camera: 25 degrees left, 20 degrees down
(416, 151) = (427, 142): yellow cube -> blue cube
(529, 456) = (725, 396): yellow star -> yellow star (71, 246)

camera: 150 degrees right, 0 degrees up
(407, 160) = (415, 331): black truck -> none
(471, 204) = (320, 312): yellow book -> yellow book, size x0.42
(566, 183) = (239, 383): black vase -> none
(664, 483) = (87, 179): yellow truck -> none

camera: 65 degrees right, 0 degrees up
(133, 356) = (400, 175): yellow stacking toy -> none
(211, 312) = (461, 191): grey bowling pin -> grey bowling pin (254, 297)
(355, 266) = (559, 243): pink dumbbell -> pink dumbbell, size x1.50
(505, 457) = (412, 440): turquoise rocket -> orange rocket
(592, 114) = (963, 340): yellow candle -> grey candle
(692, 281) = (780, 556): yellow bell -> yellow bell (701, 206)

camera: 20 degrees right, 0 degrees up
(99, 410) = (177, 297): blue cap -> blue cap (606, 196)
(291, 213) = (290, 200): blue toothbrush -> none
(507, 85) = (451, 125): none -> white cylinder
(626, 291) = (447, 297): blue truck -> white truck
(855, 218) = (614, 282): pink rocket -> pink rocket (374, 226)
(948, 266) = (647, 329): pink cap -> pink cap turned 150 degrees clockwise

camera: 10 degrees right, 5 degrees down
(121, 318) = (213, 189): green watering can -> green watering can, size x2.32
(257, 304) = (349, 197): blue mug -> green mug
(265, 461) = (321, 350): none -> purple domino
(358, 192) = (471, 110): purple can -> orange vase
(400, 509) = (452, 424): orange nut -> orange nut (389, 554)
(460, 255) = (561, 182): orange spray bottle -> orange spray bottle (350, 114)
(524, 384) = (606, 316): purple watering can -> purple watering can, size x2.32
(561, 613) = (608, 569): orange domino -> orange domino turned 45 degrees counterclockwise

- _Your task_
Please retype all of the lines above exactly as they stand.

- _Solution_
camera: 25 degrees left, 20 degrees down
(416, 151) = (427, 142): yellow cube -> blue cube
(529, 456) = (725, 396): yellow star -> yellow star (71, 246)

camera: 150 degrees right, 0 degrees up
(407, 160) = (415, 331): black truck -> none
(471, 204) = (320, 312): yellow book -> yellow book, size x0.42
(566, 183) = (239, 383): black vase -> none
(664, 483) = (87, 179): yellow truck -> none

camera: 65 degrees right, 0 degrees up
(133, 356) = (400, 175): yellow stacking toy -> none
(211, 312) = (461, 191): grey bowling pin -> grey bowling pin (254, 297)
(355, 266) = (559, 243): pink dumbbell -> pink dumbbell, size x1.50
(505, 457) = (412, 440): turquoise rocket -> orange rocket
(592, 114) = (963, 340): yellow candle -> grey candle
(692, 281) = (780, 556): yellow bell -> yellow bell (701, 206)

camera: 20 degrees right, 0 degrees up
(99, 410) = (177, 297): blue cap -> blue cap (606, 196)
(291, 213) = (290, 200): blue toothbrush -> none
(507, 85) = (451, 125): none -> white cylinder
(626, 291) = (447, 297): blue truck -> white truck
(855, 218) = (614, 282): pink rocket -> pink rocket (374, 226)
(948, 266) = (647, 329): pink cap -> pink cap turned 150 degrees clockwise

camera: 10 degrees right, 5 degrees down
(121, 318) = (213, 189): green watering can -> green watering can, size x2.32
(257, 304) = (349, 197): blue mug -> green mug
(265, 461) = (321, 350): none -> purple domino
(358, 192) = (471, 110): purple can -> orange vase
(400, 509) = (452, 424): orange nut -> orange nut (389, 554)
(460, 255) = (561, 182): orange spray bottle -> orange spray bottle (350, 114)
(524, 384) = (606, 316): purple watering can -> purple watering can, size x2.32
(561, 613) = (608, 569): orange domino -> orange domino turned 45 degrees counterclockwise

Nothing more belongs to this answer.